PROMPT | In the material below, find each line with the string "gift" and copy it.

PROVIDED MATERIAL |
◇ ◇ ◇
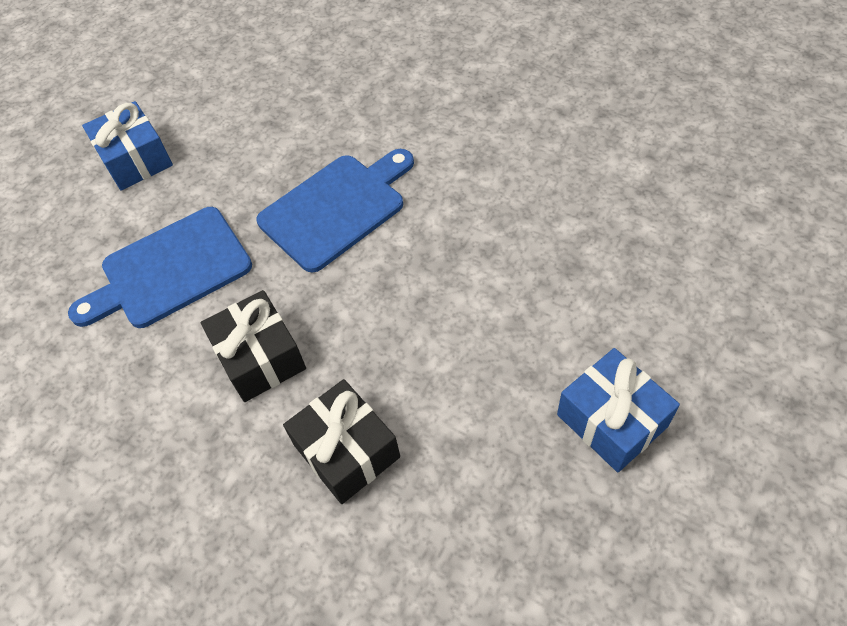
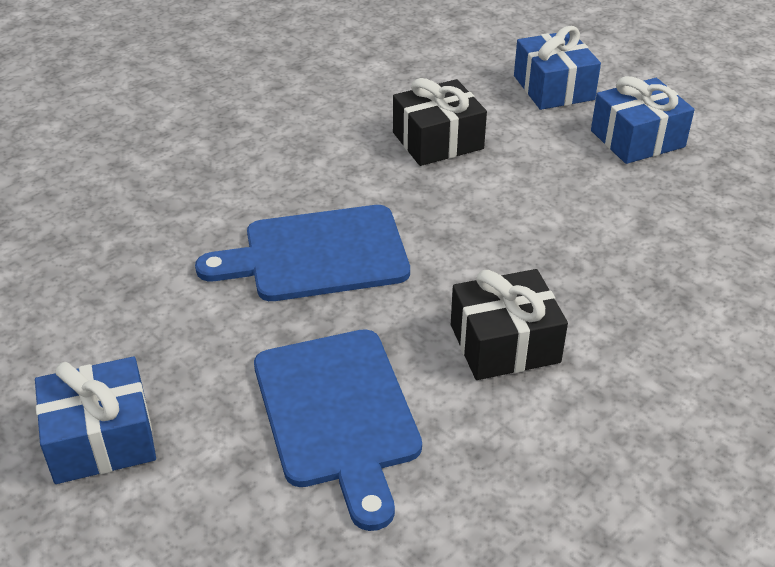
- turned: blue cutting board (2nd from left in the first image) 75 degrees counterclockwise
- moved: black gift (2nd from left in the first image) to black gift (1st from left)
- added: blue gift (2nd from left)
◇ ◇ ◇
TASK ANSWER |
- moved: black gift (2nd from left in the first image) to black gift (1st from left)
- added: blue gift (2nd from left)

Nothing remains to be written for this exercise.